- **Entries shown**
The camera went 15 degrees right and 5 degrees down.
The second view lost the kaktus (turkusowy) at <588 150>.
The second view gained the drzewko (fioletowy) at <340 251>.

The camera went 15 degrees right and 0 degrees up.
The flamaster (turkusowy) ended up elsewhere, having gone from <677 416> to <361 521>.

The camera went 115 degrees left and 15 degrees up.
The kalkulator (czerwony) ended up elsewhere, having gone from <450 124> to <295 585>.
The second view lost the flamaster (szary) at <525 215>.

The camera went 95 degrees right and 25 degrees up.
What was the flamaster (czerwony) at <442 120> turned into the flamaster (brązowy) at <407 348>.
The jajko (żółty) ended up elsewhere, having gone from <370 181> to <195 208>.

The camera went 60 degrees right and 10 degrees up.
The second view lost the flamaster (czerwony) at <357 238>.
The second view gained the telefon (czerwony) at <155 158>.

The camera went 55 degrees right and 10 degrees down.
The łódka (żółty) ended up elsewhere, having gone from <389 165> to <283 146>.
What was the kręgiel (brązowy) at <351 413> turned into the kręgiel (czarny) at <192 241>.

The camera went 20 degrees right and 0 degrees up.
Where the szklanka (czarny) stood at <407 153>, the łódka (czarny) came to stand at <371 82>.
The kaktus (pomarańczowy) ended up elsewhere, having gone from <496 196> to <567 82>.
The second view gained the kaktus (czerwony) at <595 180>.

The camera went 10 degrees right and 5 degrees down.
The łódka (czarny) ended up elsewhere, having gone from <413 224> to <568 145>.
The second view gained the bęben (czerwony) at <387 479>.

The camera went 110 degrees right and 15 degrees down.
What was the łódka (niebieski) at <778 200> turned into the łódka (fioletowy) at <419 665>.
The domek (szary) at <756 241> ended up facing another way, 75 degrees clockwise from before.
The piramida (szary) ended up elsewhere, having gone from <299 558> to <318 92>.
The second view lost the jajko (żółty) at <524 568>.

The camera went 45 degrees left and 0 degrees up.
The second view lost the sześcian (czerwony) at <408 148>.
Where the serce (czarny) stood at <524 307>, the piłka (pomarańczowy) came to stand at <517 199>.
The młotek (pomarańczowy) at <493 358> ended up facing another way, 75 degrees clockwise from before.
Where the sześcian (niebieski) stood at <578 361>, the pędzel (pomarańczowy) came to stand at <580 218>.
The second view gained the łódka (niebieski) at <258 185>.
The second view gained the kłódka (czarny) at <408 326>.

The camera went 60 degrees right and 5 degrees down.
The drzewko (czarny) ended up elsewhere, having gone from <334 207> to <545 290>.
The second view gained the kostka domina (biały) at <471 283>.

- **Task brief**
Copy each line of the data above exactly as it appears.

- **Problem solution**
The camera went 15 degrees right and 5 degrees down.
The second view lost the kaktus (turkusowy) at <588 150>.
The second view gained the drzewko (fioletowy) at <340 251>.

The camera went 15 degrees right and 0 degrees up.
The flamaster (turkusowy) ended up elsewhere, having gone from <677 416> to <361 521>.

The camera went 115 degrees left and 15 degrees up.
The kalkulator (czerwony) ended up elsewhere, having gone from <450 124> to <295 585>.
The second view lost the flamaster (szary) at <525 215>.

The camera went 95 degrees right and 25 degrees up.
What was the flamaster (czerwony) at <442 120> turned into the flamaster (brązowy) at <407 348>.
The jajko (żółty) ended up elsewhere, having gone from <370 181> to <195 208>.

The camera went 60 degrees right and 10 degrees up.
The second view lost the flamaster (czerwony) at <357 238>.
The second view gained the telefon (czerwony) at <155 158>.

The camera went 55 degrees right and 10 degrees down.
The łódka (żółty) ended up elsewhere, having gone from <389 165> to <283 146>.
What was the kręgiel (brązowy) at <351 413> turned into the kręgiel (czarny) at <192 241>.

The camera went 20 degrees right and 0 degrees up.
Where the szklanka (czarny) stood at <407 153>, the łódka (czarny) came to stand at <371 82>.
The kaktus (pomarańczowy) ended up elsewhere, having gone from <496 196> to <567 82>.
The second view gained the kaktus (czerwony) at <595 180>.

The camera went 10 degrees right and 5 degrees down.
The łódka (czarny) ended up elsewhere, having gone from <413 224> to <568 145>.
The second view gained the bęben (czerwony) at <387 479>.

The camera went 110 degrees right and 15 degrees down.
What was the łódka (niebieski) at <778 200> turned into the łódka (fioletowy) at <419 665>.
The domek (szary) at <756 241> ended up facing another way, 75 degrees clockwise from before.
The piramida (szary) ended up elsewhere, having gone from <299 558> to <318 92>.
The second view lost the jajko (żółty) at <524 568>.

The camera went 45 degrees left and 0 degrees up.
The second view lost the sześcian (czerwony) at <408 148>.
Where the serce (czarny) stood at <524 307>, the piłka (pomarańczowy) came to stand at <517 199>.
The młotek (pomarańczowy) at <493 358> ended up facing another way, 75 degrees clockwise from before.
Where the sześcian (niebieski) stood at <578 361>, the pędzel (pomarańczowy) came to stand at <580 218>.
The second view gained the łódka (niebieski) at <258 185>.
The second view gained the kłódka (czarny) at <408 326>.

The camera went 60 degrees right and 5 degrees down.
The drzewko (czarny) ended up elsewhere, having gone from <334 207> to <545 290>.
The second view gained the kostka domina (biały) at <471 283>.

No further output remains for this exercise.